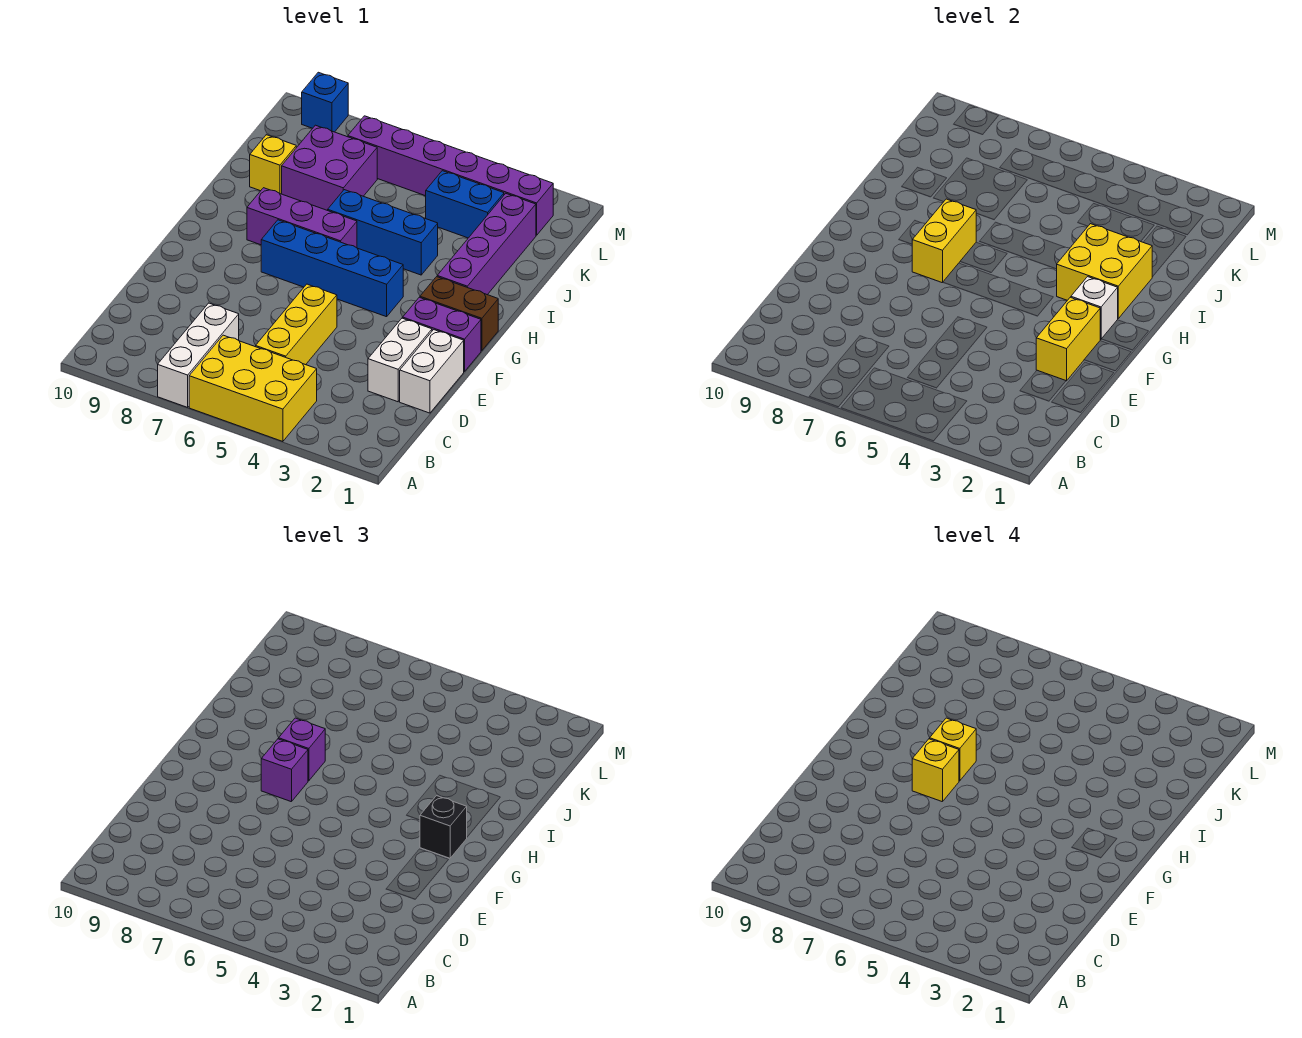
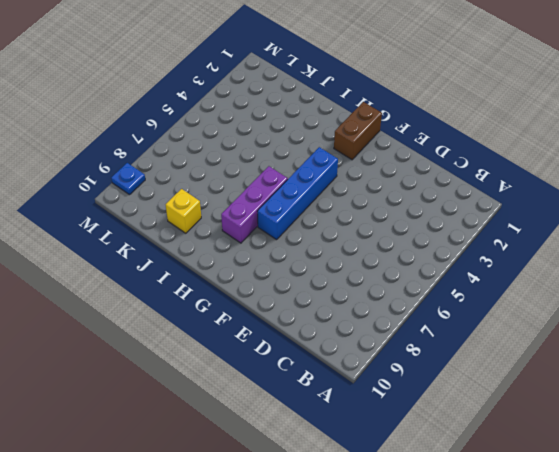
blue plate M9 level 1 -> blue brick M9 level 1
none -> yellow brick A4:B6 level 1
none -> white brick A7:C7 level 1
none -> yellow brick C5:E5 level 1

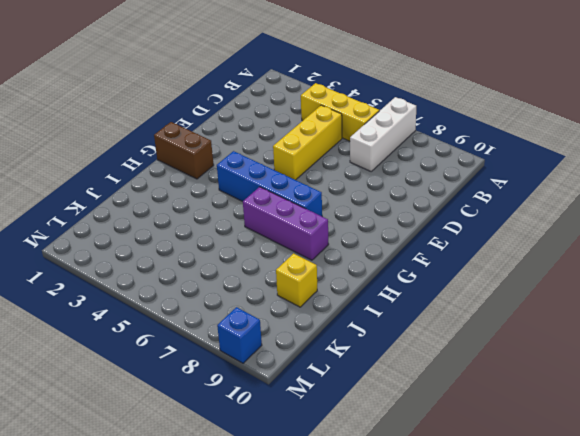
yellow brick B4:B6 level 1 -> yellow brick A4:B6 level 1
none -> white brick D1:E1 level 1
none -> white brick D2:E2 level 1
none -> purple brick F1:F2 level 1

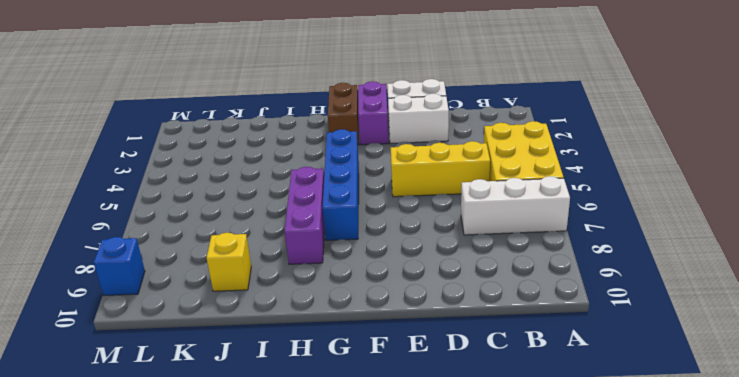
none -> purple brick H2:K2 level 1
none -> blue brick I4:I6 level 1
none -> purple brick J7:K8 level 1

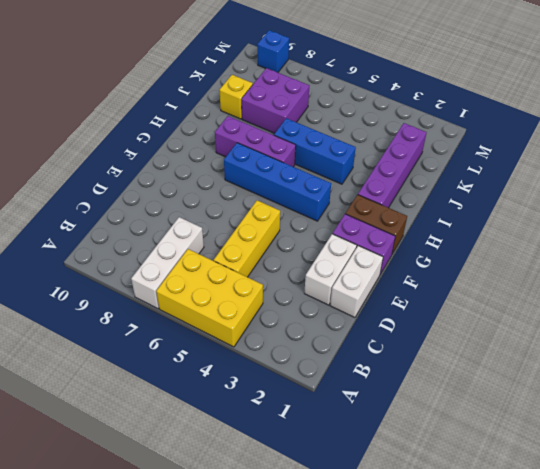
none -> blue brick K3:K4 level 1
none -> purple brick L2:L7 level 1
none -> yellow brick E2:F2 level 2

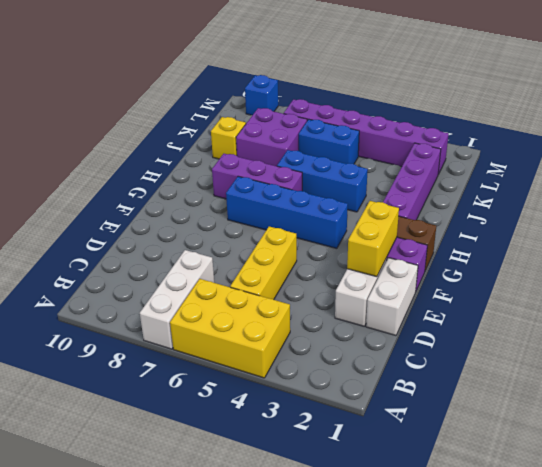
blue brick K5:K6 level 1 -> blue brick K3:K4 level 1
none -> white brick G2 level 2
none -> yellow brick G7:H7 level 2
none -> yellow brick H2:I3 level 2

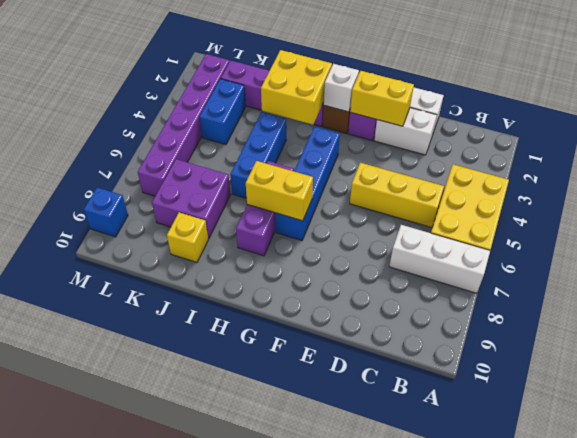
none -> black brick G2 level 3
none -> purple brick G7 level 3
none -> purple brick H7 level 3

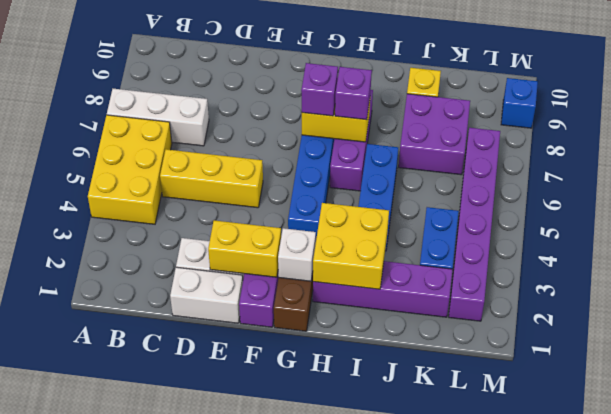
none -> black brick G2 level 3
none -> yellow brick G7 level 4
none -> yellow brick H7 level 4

--

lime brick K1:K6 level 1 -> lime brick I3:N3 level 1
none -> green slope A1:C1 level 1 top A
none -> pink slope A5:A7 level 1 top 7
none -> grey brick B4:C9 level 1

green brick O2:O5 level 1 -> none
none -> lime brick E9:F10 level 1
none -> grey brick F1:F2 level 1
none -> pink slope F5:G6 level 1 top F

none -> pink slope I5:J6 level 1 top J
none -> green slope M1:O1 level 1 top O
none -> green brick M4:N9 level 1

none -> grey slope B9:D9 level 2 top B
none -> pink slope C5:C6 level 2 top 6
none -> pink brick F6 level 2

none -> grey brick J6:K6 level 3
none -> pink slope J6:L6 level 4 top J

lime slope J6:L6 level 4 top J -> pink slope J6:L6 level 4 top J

* Your instructions
Print nothing except the lines above from the one containing "none -> blue brick K3:K4 level 1" down to the one containing "none -> yellow brick H7 level 4", both included, exactly as written and free of pictures.

* Solution
none -> blue brick K3:K4 level 1
none -> purple brick L2:L7 level 1
none -> yellow brick E2:F2 level 2

blue brick K5:K6 level 1 -> blue brick K3:K4 level 1
none -> white brick G2 level 2
none -> yellow brick G7:H7 level 2
none -> yellow brick H2:I3 level 2

none -> black brick G2 level 3
none -> purple brick G7 level 3
none -> purple brick H7 level 3

none -> black brick G2 level 3
none -> yellow brick G7 level 4
none -> yellow brick H7 level 4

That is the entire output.